**Given request:** Pull out every line of the material below that contains the string "kern" and copy each one unchanged.

**Information given:**
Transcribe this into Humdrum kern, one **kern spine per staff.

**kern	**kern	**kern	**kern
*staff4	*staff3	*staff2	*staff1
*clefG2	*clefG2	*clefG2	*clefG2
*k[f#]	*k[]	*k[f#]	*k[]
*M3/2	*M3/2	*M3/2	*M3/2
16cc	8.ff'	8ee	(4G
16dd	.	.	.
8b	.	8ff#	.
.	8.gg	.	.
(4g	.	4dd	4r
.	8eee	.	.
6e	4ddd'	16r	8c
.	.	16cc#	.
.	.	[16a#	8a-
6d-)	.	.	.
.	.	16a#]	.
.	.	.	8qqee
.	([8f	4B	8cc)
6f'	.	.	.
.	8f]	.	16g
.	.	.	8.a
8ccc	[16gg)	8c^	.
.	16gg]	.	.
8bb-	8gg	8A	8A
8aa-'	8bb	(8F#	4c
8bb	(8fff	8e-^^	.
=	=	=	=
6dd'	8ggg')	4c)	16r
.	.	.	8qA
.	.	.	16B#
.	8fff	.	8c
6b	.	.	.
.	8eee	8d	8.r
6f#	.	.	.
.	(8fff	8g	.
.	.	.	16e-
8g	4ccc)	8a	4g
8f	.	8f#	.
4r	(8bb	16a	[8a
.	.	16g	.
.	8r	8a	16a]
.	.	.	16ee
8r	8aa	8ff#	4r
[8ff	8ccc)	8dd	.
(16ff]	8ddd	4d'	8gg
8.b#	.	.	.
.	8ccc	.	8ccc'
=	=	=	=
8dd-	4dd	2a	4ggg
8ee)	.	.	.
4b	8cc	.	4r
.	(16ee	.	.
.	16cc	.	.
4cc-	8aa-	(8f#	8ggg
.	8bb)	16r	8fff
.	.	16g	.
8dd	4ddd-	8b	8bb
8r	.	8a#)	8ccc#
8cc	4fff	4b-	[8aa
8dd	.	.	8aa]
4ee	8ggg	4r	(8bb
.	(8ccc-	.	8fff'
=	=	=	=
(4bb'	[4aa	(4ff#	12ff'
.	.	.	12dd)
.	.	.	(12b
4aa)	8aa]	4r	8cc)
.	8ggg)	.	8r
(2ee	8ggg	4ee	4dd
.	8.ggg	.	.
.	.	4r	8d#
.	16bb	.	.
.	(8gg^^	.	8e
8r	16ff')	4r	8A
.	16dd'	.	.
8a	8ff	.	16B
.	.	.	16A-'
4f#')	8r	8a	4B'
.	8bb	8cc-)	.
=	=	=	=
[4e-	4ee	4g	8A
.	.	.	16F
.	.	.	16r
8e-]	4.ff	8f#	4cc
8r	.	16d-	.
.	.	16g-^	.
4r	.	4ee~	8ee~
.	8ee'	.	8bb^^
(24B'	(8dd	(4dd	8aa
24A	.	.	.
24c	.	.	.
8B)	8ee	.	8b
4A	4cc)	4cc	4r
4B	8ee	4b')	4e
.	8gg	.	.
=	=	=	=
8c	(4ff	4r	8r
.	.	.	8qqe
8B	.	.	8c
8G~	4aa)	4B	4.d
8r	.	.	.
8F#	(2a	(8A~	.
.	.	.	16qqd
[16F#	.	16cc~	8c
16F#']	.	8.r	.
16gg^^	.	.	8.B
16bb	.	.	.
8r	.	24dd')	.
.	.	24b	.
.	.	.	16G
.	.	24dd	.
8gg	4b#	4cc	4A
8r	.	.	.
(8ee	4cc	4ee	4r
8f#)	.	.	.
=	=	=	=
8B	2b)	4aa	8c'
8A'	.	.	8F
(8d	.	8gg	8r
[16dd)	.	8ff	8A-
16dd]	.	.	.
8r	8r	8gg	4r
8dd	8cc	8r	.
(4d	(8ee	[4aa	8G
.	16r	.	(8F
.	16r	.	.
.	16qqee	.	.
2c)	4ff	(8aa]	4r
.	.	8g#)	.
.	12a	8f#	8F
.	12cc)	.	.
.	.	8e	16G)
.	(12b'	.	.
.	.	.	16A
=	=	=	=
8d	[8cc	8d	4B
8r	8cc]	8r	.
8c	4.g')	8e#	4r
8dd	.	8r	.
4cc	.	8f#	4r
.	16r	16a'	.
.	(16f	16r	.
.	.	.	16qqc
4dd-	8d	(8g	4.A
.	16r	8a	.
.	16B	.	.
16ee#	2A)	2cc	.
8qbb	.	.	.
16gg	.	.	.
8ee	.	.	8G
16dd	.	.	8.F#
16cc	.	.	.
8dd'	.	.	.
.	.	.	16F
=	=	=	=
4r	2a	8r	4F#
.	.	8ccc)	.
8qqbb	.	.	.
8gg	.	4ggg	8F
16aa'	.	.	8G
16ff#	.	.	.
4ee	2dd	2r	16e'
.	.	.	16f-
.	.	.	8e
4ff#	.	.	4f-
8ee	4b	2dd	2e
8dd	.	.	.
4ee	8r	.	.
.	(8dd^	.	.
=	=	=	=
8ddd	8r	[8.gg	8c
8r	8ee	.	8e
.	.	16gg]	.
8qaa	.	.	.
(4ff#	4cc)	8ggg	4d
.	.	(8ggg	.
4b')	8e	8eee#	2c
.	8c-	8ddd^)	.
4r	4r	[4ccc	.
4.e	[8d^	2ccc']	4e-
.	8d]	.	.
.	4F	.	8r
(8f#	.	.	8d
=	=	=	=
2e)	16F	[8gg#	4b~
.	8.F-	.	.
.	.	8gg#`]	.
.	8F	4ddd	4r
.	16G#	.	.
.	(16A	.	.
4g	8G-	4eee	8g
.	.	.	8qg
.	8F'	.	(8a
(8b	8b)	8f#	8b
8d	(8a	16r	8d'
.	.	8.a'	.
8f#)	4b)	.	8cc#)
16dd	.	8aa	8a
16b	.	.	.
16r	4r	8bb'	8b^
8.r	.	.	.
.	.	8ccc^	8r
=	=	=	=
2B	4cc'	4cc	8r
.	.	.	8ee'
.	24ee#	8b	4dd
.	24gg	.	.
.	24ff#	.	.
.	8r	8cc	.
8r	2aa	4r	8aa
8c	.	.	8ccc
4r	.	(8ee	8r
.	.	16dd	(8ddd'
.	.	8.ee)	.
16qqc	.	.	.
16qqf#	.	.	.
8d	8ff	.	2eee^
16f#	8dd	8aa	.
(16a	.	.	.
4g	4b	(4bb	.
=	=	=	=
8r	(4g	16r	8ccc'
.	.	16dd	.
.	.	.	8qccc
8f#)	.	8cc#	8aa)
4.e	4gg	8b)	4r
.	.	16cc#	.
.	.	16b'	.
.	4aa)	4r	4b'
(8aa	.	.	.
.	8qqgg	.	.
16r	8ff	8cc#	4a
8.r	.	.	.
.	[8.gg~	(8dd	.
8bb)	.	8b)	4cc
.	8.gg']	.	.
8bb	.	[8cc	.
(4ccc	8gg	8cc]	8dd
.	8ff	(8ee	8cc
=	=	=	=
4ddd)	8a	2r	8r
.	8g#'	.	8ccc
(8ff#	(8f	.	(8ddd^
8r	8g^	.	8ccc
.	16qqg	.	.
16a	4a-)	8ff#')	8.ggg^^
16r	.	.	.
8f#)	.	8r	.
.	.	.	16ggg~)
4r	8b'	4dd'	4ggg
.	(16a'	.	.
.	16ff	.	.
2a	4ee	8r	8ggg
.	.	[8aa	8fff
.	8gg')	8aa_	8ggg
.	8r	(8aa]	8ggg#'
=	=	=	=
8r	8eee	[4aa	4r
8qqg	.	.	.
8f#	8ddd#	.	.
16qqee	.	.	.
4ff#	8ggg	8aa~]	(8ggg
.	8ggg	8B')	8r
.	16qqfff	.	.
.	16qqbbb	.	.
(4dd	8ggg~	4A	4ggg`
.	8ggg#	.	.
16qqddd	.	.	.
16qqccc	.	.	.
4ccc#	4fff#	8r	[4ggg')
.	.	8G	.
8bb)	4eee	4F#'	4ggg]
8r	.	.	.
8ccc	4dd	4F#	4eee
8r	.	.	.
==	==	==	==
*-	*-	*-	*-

**Response to the exercise:**
Transcribe this into Humdrum kern, one **kern spine per staff.
**kern	**kern	**kern	**kern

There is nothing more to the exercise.